▸ What the task requires
Return all of the records below verbatim, keeping every line unchanged and in its original order.

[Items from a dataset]

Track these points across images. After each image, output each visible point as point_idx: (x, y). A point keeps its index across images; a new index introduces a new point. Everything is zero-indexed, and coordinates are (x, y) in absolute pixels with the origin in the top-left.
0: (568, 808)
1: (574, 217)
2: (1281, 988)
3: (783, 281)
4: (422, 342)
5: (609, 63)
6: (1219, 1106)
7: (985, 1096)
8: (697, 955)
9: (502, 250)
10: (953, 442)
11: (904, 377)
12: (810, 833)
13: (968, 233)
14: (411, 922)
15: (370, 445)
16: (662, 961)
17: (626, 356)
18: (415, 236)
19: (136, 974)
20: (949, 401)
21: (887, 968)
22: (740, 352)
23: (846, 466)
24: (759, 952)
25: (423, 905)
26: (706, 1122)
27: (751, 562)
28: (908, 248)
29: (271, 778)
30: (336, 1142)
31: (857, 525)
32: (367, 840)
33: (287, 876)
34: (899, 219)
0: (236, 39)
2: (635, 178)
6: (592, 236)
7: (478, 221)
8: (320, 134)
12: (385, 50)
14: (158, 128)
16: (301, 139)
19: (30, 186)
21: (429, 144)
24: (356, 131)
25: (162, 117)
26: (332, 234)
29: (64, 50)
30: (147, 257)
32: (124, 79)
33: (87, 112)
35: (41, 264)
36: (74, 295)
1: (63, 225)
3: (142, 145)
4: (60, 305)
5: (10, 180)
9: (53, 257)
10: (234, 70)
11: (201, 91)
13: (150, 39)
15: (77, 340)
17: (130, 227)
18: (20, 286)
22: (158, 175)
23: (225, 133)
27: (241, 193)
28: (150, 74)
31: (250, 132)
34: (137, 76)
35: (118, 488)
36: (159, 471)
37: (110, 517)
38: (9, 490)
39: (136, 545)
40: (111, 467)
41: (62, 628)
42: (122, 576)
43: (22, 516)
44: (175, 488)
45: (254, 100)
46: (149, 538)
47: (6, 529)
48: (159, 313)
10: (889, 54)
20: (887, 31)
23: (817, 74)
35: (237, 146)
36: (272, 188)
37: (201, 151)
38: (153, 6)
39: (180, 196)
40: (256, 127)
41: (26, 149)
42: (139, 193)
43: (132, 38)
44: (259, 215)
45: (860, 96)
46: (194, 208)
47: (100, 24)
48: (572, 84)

▸ Task answer
Track these points across images. After each image, output each visible point as point_idx: (x, y). A point keeps its index across images; a new index introduces a new point. Everything is zero-indexed, and coordinates are (x, y) in absolute pixels with the origin in the top-left.
0: (568, 808)
1: (574, 217)
2: (1281, 988)
3: (783, 281)
4: (422, 342)
5: (609, 63)
6: (1219, 1106)
7: (985, 1096)
8: (697, 955)
9: (502, 250)
10: (953, 442)
11: (904, 377)
12: (810, 833)
13: (968, 233)
14: (411, 922)
15: (370, 445)
16: (662, 961)
17: (626, 356)
18: (415, 236)
19: (136, 974)
20: (949, 401)
21: (887, 968)
22: (740, 352)
23: (846, 466)
24: (759, 952)
25: (423, 905)
26: (706, 1122)
27: (751, 562)
28: (908, 248)
29: (271, 778)
30: (336, 1142)
31: (857, 525)
32: (367, 840)
33: (287, 876)
34: (899, 219)
0: (236, 39)
2: (635, 178)
6: (592, 236)
7: (478, 221)
8: (320, 134)
12: (385, 50)
14: (158, 128)
16: (301, 139)
19: (30, 186)
21: (429, 144)
24: (356, 131)
25: (162, 117)
26: (332, 234)
29: (64, 50)
30: (147, 257)
32: (124, 79)
33: (87, 112)
35: (41, 264)
36: (74, 295)
1: (63, 225)
3: (142, 145)
4: (60, 305)
5: (10, 180)
9: (53, 257)
10: (234, 70)
11: (201, 91)
13: (150, 39)
15: (77, 340)
17: (130, 227)
18: (20, 286)
22: (158, 175)
23: (225, 133)
27: (241, 193)
28: (150, 74)
31: (250, 132)
34: (137, 76)
35: (118, 488)
36: (159, 471)
37: (110, 517)
38: (9, 490)
39: (136, 545)
40: (111, 467)
41: (62, 628)
42: (122, 576)
43: (22, 516)
44: (175, 488)
45: (254, 100)
46: (149, 538)
47: (6, 529)
48: (159, 313)
10: (889, 54)
20: (887, 31)
23: (817, 74)
35: (237, 146)
36: (272, 188)
37: (201, 151)
38: (153, 6)
39: (180, 196)
40: (256, 127)
41: (26, 149)
42: (139, 193)
43: (132, 38)
44: (259, 215)
45: (860, 96)
46: (194, 208)
47: (100, 24)
48: (572, 84)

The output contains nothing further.